- [Work required] Leave the images aside and output every entry exactly.

Extracted information section start

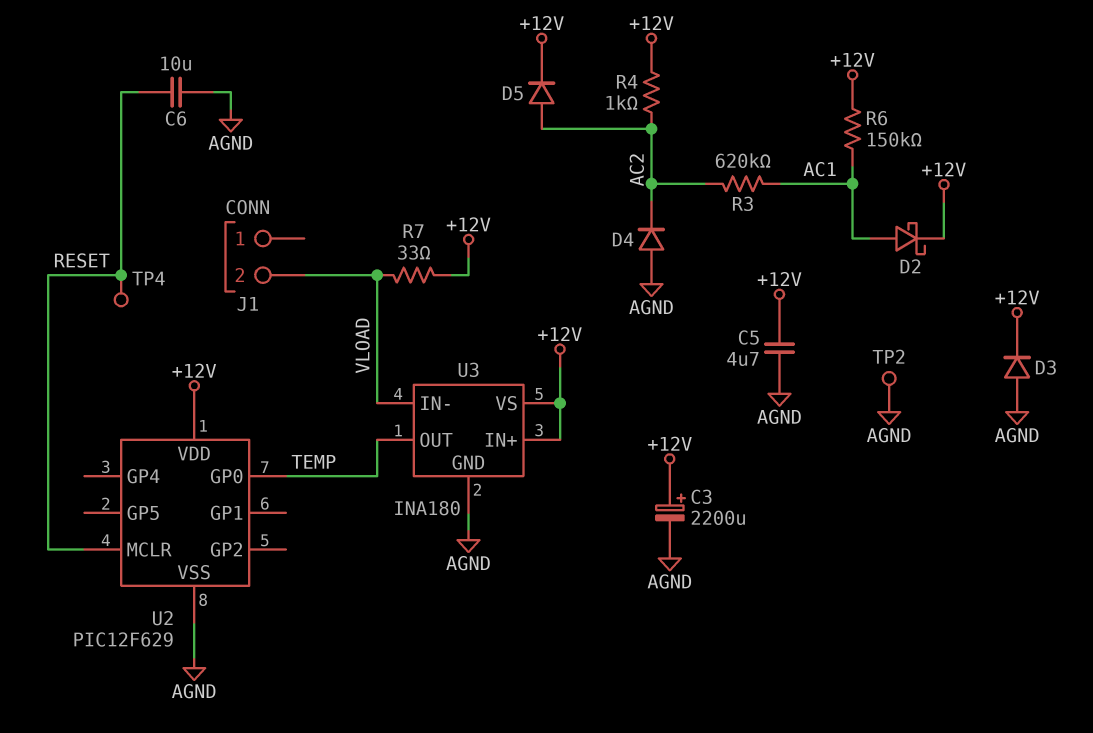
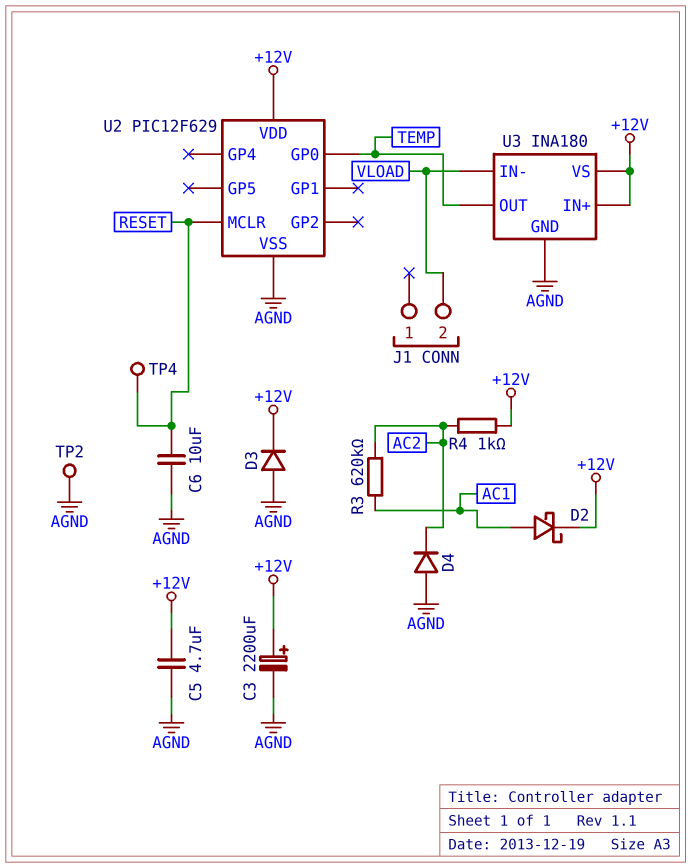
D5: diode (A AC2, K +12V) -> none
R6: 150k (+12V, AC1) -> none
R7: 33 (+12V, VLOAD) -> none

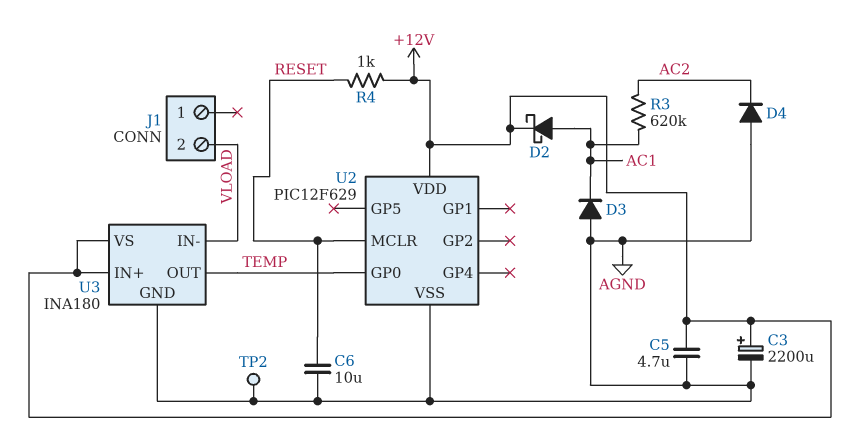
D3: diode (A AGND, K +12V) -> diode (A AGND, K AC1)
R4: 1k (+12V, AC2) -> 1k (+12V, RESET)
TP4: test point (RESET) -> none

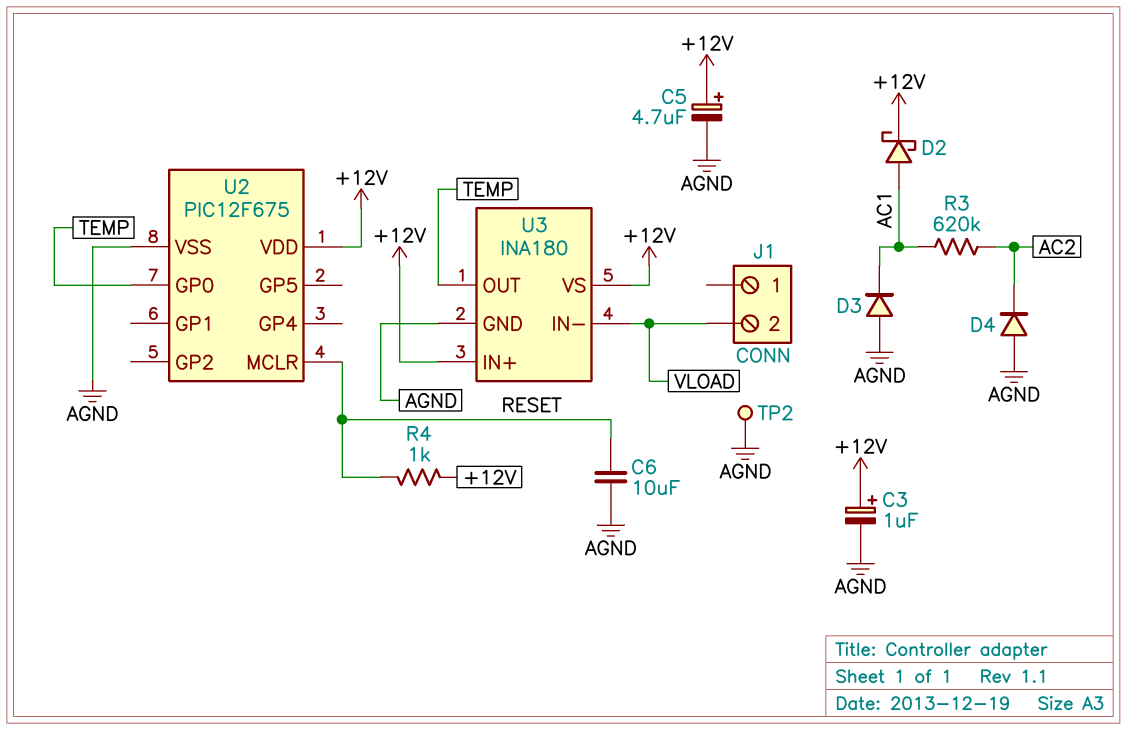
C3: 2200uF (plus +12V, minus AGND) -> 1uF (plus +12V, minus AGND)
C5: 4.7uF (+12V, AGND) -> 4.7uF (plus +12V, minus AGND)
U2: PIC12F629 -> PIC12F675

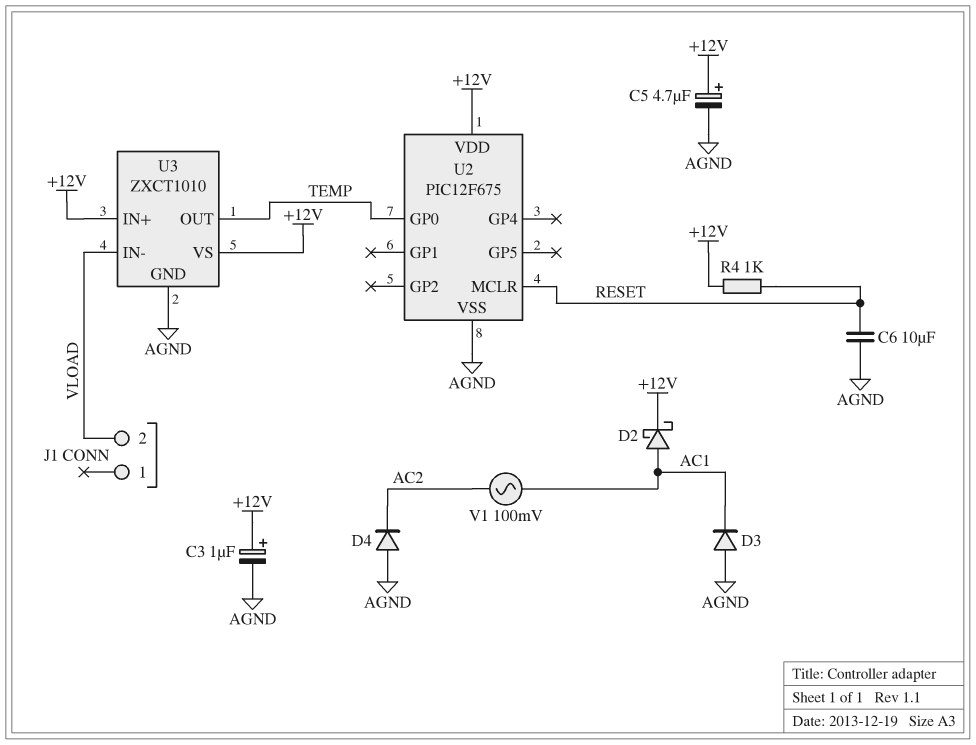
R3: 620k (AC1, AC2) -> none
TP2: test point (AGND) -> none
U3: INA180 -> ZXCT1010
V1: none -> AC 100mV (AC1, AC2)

Extracted information section end

- [Problem solution]
D5: diode (A AC2, K +12V) -> none
R6: 150k (+12V, AC1) -> none
R7: 33 (+12V, VLOAD) -> none

D3: diode (A AGND, K +12V) -> diode (A AGND, K AC1)
R4: 1k (+12V, AC2) -> 1k (+12V, RESET)
TP4: test point (RESET) -> none

C3: 2200uF (plus +12V, minus AGND) -> 1uF (plus +12V, minus AGND)
C5: 4.7uF (+12V, AGND) -> 4.7uF (plus +12V, minus AGND)
U2: PIC12F629 -> PIC12F675

R3: 620k (AC1, AC2) -> none
TP2: test point (AGND) -> none
U3: INA180 -> ZXCT1010
V1: none -> AC 100mV (AC1, AC2)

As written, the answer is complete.